▶ _Records_
---+---

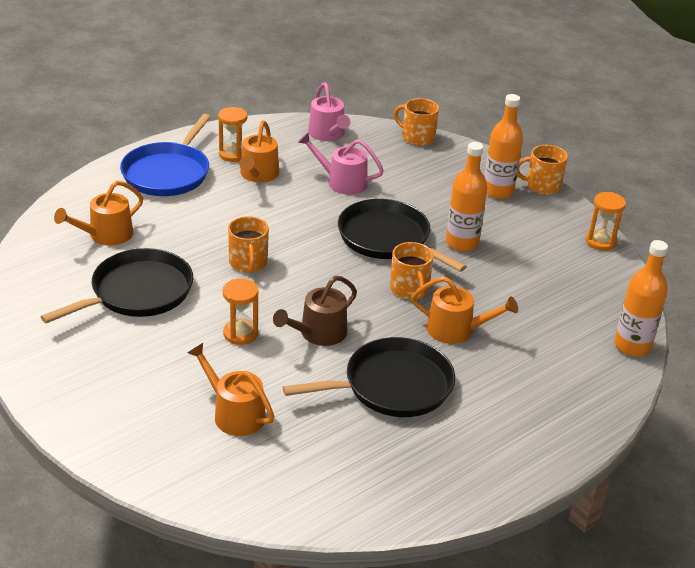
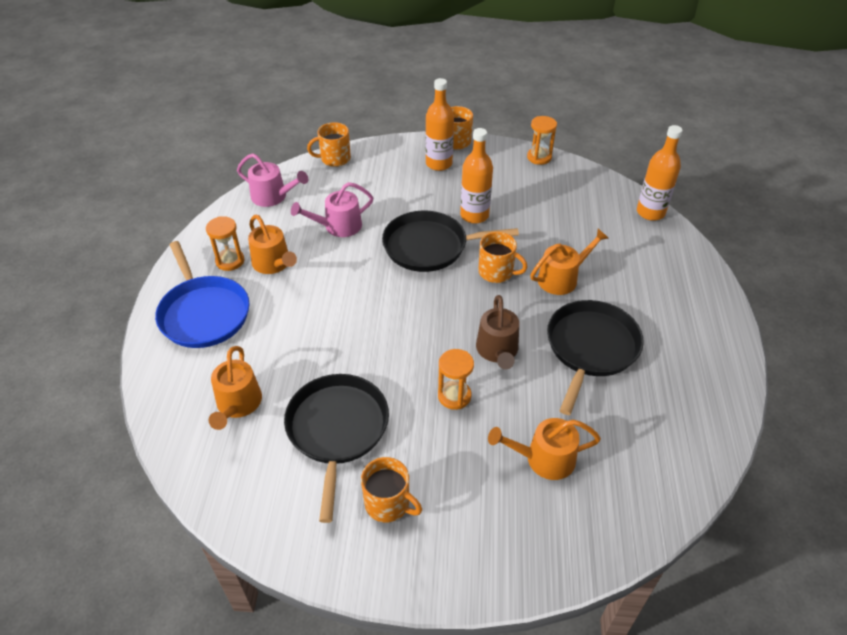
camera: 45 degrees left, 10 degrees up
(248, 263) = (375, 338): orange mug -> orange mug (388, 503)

---+---

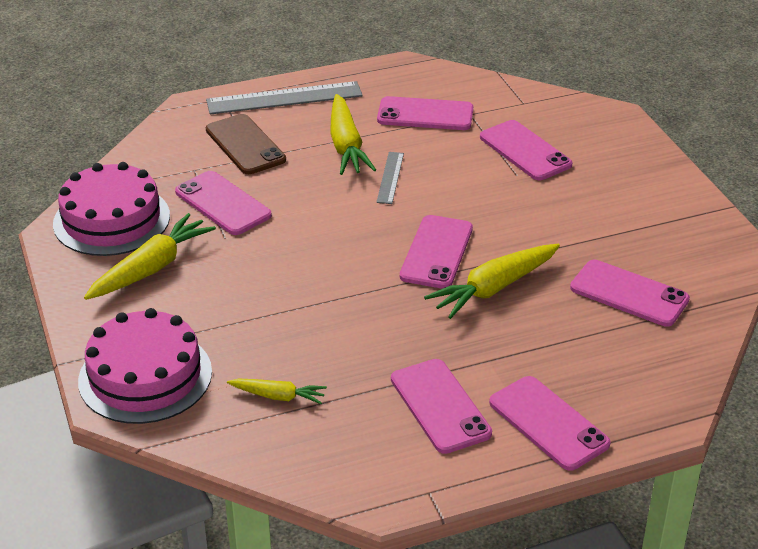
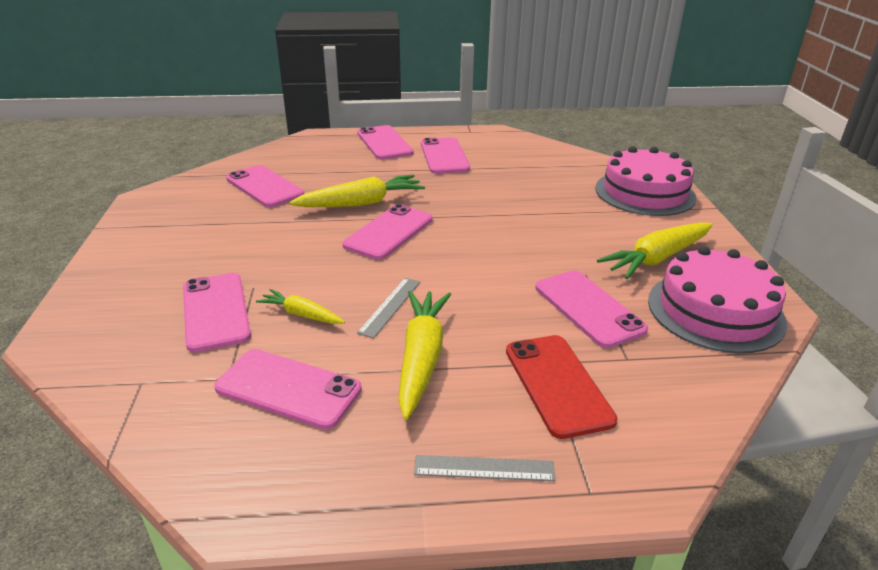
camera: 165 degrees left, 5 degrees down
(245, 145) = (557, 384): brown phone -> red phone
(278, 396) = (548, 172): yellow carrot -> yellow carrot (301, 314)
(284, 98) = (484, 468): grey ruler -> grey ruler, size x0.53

---+---

▶ _Task statement_
Set down again, word for word, the stretch of records from the line with "(278, 396) = (548, 172): yellow" to the line with "(284, 98) = (484, 468): grey", both of those lines included.

▶ _Exercise response_
(278, 396) = (548, 172): yellow carrot -> yellow carrot (301, 314)
(284, 98) = (484, 468): grey ruler -> grey ruler, size x0.53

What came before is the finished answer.